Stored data
··········

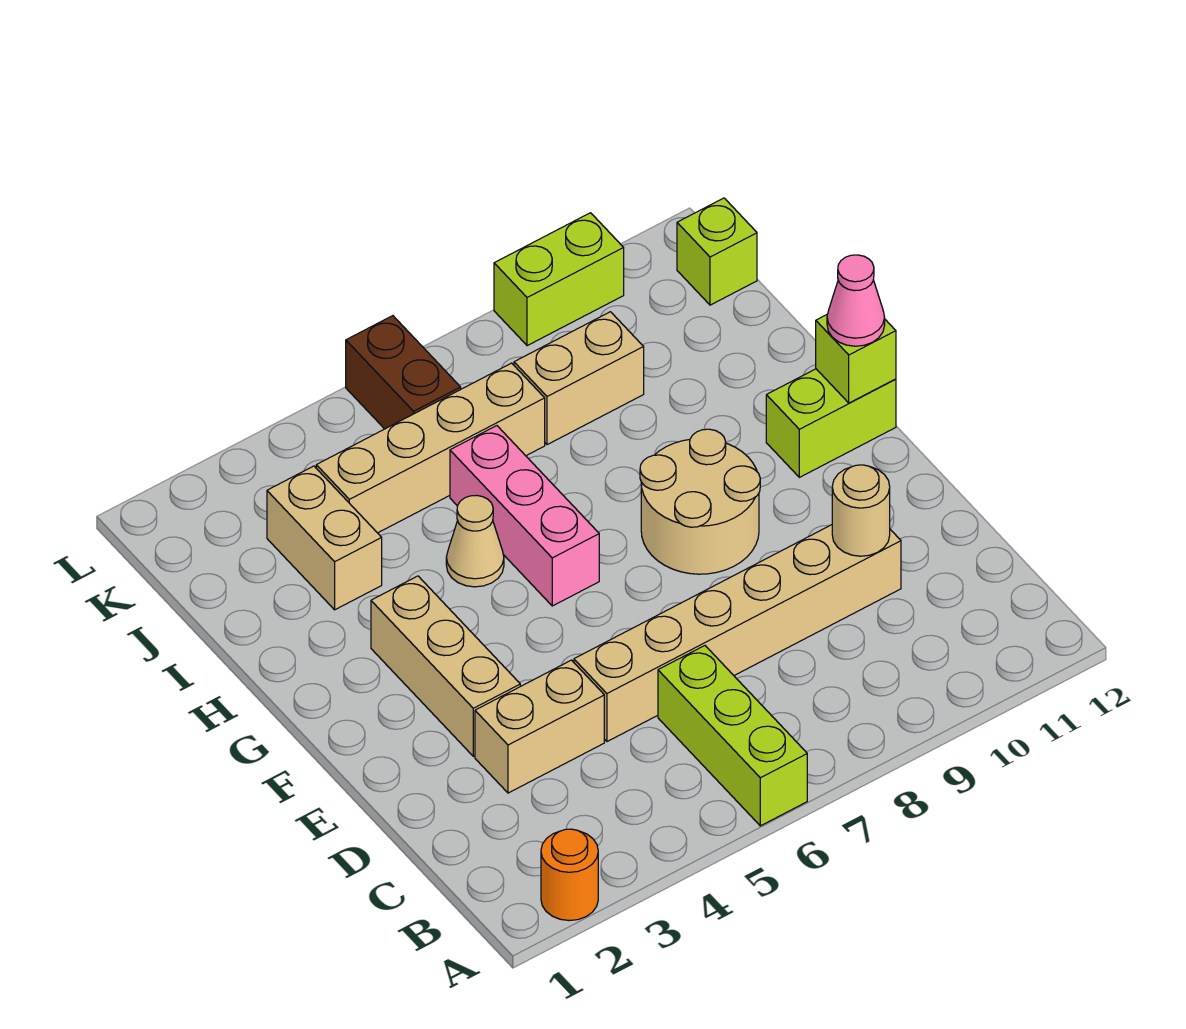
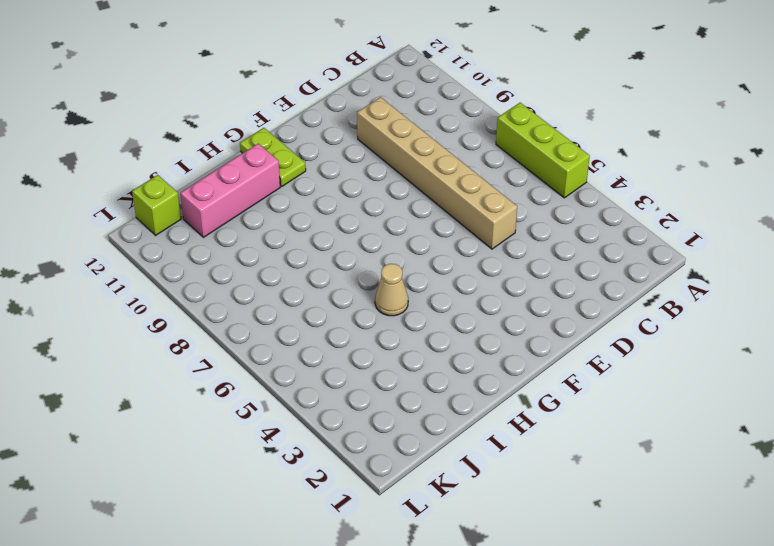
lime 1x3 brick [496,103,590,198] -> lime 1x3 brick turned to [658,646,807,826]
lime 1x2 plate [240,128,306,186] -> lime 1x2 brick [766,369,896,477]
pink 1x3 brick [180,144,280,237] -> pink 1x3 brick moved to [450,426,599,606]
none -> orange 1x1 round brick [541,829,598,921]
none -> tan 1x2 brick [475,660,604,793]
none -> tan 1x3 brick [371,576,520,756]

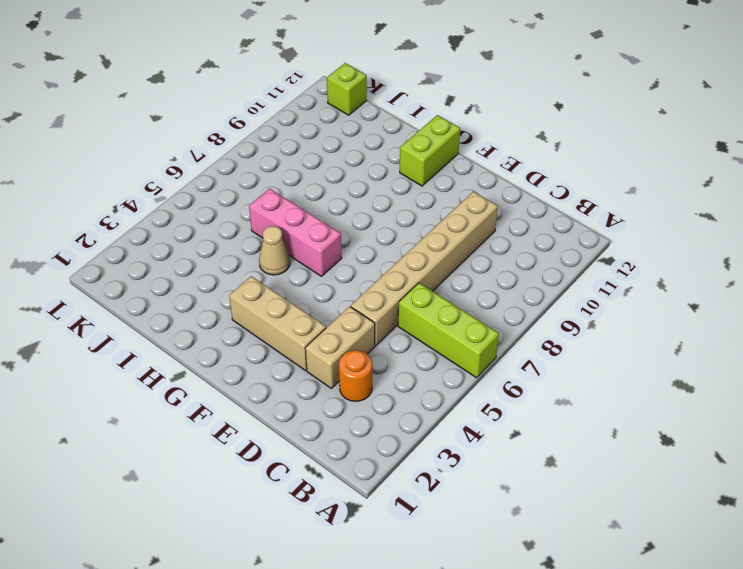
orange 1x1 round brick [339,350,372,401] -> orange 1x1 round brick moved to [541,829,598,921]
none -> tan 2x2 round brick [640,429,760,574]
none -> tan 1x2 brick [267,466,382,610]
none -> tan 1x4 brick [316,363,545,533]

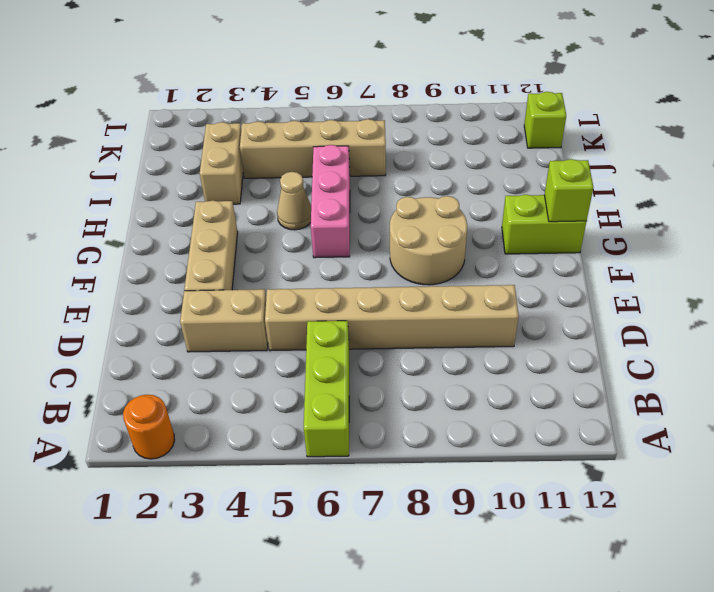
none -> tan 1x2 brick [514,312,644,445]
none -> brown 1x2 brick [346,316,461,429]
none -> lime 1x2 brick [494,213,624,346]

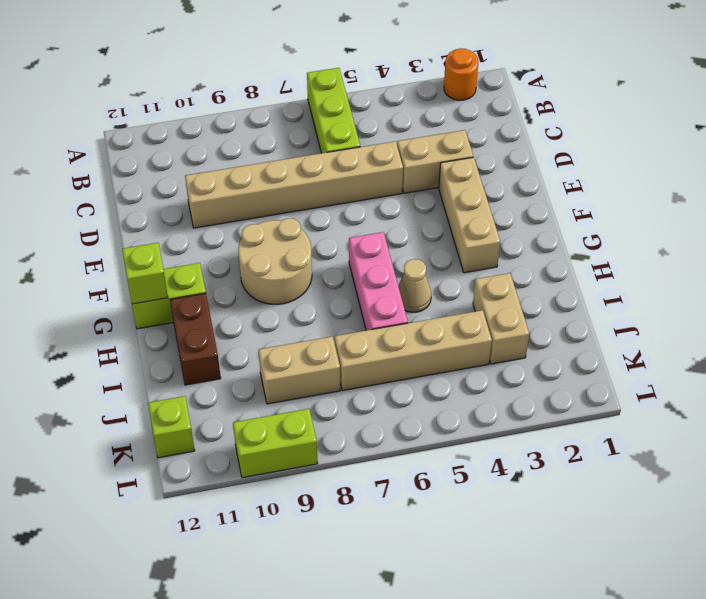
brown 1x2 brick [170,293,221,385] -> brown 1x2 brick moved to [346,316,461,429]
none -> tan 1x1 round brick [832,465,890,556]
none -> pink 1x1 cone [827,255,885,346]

··········

Exercise prompt
Set down again, exactly, every line above from the one with "none -> orange" down to the one with "none -> lime 1x2 brick [494,213,624,346]", both ends included. No pictures, and nothing else.

Your solution
none -> orange 1x1 round brick [541,829,598,921]
none -> tan 1x2 brick [475,660,604,793]
none -> tan 1x3 brick [371,576,520,756]

orange 1x1 round brick [339,350,372,401] -> orange 1x1 round brick moved to [541,829,598,921]
none -> tan 2x2 round brick [640,429,760,574]
none -> tan 1x2 brick [267,466,382,610]
none -> tan 1x4 brick [316,363,545,533]

none -> tan 1x2 brick [514,312,644,445]
none -> brown 1x2 brick [346,316,461,429]
none -> lime 1x2 brick [494,213,624,346]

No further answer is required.